▶ Assignment
The answer is every line of the records that holds the word "none", copied in full.

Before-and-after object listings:
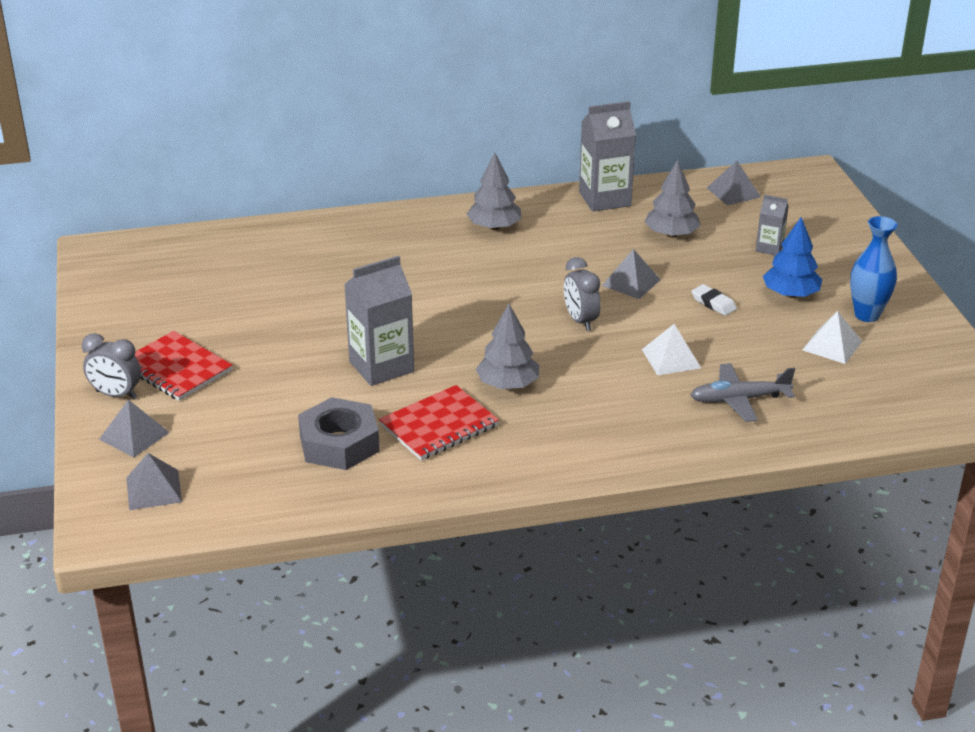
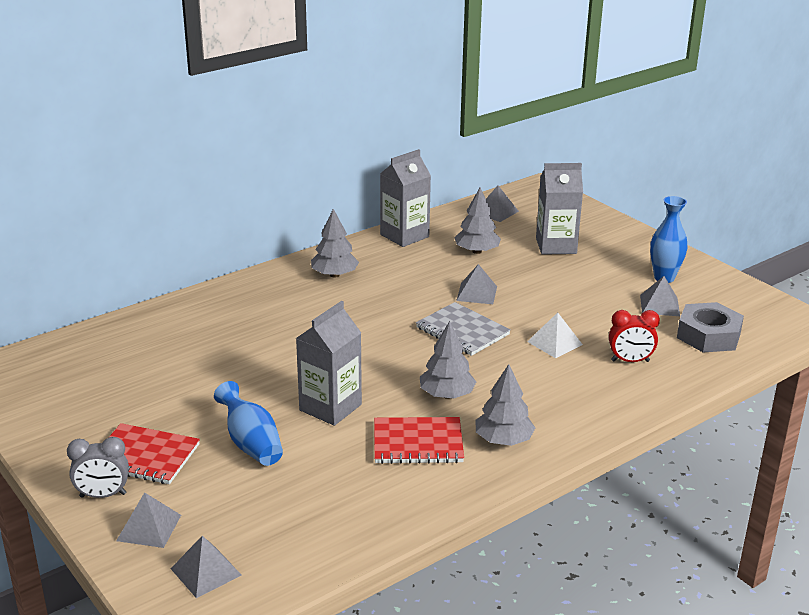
camera: 25 degrees left, 5 degrees down
(280, 382) = (251, 443): none -> blue vase
(339, 443) = (345, 481): grey nut -> grey nut (708, 335)
(439, 425) = (418, 443): red notebook -> red notebook turned 60 degrees clockwise
(527, 446) = (503, 440): none -> grey tree
(580, 321) = (462, 331): grey clock -> grey notebook
(713, 303) = (550, 294): white eraser -> none
(739, 399) = (630, 361): grey plane -> red clock
(769, 248) = (556, 246): grey carton -> grey carton, size x1.88
(790, 294) = (599, 275): blue tree -> none
(832, 345) = (659, 305): white pyramid -> grey pyramid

▶ Result of the task
(280, 382) = (251, 443): none -> blue vase
(527, 446) = (503, 440): none -> grey tree
(713, 303) = (550, 294): white eraser -> none
(790, 294) = (599, 275): blue tree -> none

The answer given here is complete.